** Opening DATA SHOWN block **
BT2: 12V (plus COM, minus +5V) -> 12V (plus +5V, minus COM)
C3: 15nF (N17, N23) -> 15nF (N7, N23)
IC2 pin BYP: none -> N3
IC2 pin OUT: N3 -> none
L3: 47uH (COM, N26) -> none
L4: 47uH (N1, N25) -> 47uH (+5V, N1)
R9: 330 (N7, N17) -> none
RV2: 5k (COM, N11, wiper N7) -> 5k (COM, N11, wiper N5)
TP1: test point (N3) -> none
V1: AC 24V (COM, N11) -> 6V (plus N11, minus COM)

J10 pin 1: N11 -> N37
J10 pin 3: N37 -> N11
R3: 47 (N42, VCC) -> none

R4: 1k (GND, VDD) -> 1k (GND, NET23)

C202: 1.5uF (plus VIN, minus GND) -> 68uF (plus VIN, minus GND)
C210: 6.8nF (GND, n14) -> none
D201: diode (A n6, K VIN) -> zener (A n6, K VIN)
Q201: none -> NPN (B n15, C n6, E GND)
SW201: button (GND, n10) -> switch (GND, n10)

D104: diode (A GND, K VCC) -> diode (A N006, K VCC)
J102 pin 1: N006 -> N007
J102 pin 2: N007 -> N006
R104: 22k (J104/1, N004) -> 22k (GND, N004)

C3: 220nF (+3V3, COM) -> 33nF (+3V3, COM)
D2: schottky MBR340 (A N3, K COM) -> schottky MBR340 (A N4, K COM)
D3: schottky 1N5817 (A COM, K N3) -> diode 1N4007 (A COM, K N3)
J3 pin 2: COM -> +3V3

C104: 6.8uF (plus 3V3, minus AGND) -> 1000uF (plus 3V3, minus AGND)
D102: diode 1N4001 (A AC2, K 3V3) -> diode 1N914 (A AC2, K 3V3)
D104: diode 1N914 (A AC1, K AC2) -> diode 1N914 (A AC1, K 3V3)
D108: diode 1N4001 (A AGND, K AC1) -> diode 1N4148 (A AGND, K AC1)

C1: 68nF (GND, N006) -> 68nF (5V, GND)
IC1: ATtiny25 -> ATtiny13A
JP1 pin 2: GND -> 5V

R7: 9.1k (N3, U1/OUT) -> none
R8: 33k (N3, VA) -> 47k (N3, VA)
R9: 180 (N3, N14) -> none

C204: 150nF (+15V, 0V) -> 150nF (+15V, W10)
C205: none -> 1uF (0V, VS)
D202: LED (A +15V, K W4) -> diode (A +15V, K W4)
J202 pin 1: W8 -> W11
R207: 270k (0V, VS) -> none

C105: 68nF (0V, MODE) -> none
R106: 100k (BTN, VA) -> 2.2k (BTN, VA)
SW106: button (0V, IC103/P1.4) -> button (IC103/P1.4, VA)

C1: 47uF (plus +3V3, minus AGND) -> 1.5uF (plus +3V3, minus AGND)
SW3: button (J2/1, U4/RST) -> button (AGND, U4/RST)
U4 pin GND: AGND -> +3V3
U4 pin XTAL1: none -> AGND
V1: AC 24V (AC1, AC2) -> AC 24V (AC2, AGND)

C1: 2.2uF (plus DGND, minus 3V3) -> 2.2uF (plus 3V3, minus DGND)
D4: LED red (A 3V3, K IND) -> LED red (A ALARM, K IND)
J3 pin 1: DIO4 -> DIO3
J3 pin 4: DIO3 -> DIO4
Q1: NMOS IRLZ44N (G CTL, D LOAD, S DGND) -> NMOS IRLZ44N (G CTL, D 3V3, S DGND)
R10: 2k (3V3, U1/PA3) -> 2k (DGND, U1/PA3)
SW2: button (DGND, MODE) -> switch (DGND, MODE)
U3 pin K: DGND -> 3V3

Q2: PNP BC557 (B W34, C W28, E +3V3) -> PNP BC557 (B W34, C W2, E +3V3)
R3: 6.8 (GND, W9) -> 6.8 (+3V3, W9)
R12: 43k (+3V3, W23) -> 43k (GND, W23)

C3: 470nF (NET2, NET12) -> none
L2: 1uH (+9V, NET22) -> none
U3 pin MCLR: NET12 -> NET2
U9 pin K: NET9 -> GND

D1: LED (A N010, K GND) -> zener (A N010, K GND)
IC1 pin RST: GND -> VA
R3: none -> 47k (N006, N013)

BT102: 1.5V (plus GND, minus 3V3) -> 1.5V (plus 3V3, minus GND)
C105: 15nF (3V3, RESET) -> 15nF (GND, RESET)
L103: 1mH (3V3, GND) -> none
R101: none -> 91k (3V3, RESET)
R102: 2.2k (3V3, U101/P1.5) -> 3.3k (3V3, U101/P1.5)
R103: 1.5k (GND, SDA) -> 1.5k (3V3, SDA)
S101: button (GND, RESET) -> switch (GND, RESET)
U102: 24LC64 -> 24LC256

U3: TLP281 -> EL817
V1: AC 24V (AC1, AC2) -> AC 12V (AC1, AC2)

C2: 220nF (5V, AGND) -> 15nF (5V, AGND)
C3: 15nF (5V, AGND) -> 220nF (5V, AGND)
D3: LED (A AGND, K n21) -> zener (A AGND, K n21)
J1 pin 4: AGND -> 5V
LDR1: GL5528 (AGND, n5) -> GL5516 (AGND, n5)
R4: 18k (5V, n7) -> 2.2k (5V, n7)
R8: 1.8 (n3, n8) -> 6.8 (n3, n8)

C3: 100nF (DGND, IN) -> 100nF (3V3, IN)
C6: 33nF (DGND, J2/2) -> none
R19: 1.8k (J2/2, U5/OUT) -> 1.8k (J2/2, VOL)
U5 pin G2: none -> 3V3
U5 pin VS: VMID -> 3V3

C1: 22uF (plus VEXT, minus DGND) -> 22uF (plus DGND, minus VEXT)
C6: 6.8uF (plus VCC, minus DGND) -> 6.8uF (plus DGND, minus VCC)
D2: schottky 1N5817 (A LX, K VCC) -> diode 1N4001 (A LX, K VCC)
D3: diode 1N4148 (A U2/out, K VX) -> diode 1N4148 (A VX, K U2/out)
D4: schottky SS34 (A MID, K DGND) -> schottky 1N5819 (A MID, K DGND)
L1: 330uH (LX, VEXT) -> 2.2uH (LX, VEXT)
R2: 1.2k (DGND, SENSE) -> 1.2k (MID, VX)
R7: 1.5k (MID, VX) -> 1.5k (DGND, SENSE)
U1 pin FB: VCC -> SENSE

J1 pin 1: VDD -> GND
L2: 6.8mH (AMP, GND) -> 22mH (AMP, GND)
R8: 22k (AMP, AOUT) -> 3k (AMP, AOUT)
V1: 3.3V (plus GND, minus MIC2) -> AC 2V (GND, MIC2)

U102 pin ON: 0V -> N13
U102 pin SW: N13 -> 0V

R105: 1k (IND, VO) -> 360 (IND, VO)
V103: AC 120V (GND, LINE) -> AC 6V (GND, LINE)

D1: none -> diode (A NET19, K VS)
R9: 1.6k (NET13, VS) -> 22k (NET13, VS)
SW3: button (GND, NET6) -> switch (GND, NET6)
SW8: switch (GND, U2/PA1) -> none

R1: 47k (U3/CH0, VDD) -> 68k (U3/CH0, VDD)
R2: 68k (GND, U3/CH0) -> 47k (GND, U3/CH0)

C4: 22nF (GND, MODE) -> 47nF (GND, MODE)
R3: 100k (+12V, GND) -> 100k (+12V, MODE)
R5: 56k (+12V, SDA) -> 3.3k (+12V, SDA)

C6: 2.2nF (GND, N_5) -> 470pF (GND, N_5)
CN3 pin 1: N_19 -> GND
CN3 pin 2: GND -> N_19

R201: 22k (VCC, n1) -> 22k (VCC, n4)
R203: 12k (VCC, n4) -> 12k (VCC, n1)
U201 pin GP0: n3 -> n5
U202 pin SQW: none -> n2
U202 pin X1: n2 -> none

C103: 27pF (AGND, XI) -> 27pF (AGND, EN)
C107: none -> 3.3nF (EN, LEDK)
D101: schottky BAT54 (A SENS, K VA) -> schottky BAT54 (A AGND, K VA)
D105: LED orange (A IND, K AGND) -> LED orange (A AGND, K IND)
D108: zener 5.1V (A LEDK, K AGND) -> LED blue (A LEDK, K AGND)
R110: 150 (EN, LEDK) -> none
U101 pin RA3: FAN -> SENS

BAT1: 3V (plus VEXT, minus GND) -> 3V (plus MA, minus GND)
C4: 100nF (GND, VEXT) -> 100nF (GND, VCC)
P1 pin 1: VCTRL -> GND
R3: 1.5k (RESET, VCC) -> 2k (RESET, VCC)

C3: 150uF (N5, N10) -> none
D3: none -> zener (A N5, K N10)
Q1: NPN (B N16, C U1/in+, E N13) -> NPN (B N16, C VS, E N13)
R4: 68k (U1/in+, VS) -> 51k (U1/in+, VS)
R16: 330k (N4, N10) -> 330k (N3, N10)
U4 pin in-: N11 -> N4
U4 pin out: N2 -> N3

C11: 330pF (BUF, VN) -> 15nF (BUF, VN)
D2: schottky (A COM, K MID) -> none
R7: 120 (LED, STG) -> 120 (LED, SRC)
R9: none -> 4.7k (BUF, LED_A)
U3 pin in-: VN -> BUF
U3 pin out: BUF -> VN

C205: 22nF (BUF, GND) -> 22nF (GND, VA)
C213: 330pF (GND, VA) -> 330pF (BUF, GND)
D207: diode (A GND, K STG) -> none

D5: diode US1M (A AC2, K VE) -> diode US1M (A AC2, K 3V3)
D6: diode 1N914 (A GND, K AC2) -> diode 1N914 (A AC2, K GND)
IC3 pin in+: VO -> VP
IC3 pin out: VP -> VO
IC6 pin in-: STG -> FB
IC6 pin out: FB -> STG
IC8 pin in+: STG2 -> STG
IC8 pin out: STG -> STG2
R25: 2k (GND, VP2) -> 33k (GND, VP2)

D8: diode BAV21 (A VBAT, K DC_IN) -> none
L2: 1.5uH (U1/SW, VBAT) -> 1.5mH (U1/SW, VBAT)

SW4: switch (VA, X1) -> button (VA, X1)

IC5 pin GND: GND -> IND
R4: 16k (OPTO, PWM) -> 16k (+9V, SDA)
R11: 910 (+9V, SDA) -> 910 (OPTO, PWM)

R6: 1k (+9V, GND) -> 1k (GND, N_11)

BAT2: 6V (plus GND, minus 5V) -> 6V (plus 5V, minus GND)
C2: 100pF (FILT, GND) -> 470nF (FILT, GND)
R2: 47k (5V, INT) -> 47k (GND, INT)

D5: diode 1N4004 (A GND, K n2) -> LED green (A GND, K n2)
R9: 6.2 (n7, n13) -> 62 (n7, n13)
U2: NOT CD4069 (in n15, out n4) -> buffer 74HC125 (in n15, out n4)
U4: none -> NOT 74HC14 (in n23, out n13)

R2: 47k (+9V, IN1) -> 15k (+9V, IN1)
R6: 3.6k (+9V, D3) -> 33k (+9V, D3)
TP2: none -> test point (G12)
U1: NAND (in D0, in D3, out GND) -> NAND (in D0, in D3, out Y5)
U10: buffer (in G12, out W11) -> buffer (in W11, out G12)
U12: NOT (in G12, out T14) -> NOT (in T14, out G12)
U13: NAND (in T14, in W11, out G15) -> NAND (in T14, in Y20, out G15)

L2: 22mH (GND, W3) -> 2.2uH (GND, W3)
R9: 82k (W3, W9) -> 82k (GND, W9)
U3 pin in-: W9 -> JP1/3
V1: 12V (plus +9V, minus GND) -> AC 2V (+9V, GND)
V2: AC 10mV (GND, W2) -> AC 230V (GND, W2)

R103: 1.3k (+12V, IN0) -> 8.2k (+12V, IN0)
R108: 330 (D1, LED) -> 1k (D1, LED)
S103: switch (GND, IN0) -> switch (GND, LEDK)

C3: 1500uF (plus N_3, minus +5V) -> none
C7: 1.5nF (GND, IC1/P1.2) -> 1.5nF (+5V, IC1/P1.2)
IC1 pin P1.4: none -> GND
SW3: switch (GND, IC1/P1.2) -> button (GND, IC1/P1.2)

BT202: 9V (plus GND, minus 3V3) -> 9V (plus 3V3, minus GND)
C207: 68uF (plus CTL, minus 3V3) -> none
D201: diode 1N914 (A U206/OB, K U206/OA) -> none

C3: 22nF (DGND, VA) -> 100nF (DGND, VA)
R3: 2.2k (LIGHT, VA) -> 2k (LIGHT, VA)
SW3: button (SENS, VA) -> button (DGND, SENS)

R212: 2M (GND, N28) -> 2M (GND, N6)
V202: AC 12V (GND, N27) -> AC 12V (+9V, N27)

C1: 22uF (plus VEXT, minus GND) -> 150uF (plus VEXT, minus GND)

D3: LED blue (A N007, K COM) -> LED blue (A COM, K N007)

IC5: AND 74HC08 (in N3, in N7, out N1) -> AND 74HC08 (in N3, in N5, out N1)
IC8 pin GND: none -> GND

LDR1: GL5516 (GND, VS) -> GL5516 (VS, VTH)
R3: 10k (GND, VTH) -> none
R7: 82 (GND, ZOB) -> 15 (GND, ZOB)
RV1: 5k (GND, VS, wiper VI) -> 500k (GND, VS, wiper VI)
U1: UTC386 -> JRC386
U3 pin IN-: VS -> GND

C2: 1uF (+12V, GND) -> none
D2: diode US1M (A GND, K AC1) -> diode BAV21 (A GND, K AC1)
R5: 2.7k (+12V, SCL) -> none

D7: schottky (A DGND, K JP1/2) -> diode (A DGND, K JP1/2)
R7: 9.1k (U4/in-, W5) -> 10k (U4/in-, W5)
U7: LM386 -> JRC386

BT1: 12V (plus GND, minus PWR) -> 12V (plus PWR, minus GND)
** Closing DATA SHOWN block **
• [PROBLEM DETAILS] From the listing above, output exactly the run of lines that starts with the line containing "U101 pin RA3: FAN -> SENS" and ends with the line containing "U10: buffer (in".

• [EXERCISE RESULT]
U101 pin RA3: FAN -> SENS

BAT1: 3V (plus VEXT, minus GND) -> 3V (plus MA, minus GND)
C4: 100nF (GND, VEXT) -> 100nF (GND, VCC)
P1 pin 1: VCTRL -> GND
R3: 1.5k (RESET, VCC) -> 2k (RESET, VCC)

C3: 150uF (N5, N10) -> none
D3: none -> zener (A N5, K N10)
Q1: NPN (B N16, C U1/in+, E N13) -> NPN (B N16, C VS, E N13)
R4: 68k (U1/in+, VS) -> 51k (U1/in+, VS)
R16: 330k (N4, N10) -> 330k (N3, N10)
U4 pin in-: N11 -> N4
U4 pin out: N2 -> N3

C11: 330pF (BUF, VN) -> 15nF (BUF, VN)
D2: schottky (A COM, K MID) -> none
R7: 120 (LED, STG) -> 120 (LED, SRC)
R9: none -> 4.7k (BUF, LED_A)
U3 pin in-: VN -> BUF
U3 pin out: BUF -> VN

C205: 22nF (BUF, GND) -> 22nF (GND, VA)
C213: 330pF (GND, VA) -> 330pF (BUF, GND)
D207: diode (A GND, K STG) -> none

D5: diode US1M (A AC2, K VE) -> diode US1M (A AC2, K 3V3)
D6: diode 1N914 (A GND, K AC2) -> diode 1N914 (A AC2, K GND)
IC3 pin in+: VO -> VP
IC3 pin out: VP -> VO
IC6 pin in-: STG -> FB
IC6 pin out: FB -> STG
IC8 pin in+: STG2 -> STG
IC8 pin out: STG -> STG2
R25: 2k (GND, VP2) -> 33k (GND, VP2)

D8: diode BAV21 (A VBAT, K DC_IN) -> none
L2: 1.5uH (U1/SW, VBAT) -> 1.5mH (U1/SW, VBAT)

SW4: switch (VA, X1) -> button (VA, X1)

IC5 pin GND: GND -> IND
R4: 16k (OPTO, PWM) -> 16k (+9V, SDA)
R11: 910 (+9V, SDA) -> 910 (OPTO, PWM)

R6: 1k (+9V, GND) -> 1k (GND, N_11)

BAT2: 6V (plus GND, minus 5V) -> 6V (plus 5V, minus GND)
C2: 100pF (FILT, GND) -> 470nF (FILT, GND)
R2: 47k (5V, INT) -> 47k (GND, INT)

D5: diode 1N4004 (A GND, K n2) -> LED green (A GND, K n2)
R9: 6.2 (n7, n13) -> 62 (n7, n13)
U2: NOT CD4069 (in n15, out n4) -> buffer 74HC125 (in n15, out n4)
U4: none -> NOT 74HC14 (in n23, out n13)

R2: 47k (+9V, IN1) -> 15k (+9V, IN1)
R6: 3.6k (+9V, D3) -> 33k (+9V, D3)
TP2: none -> test point (G12)
U1: NAND (in D0, in D3, out GND) -> NAND (in D0, in D3, out Y5)
U10: buffer (in G12, out W11) -> buffer (in W11, out G12)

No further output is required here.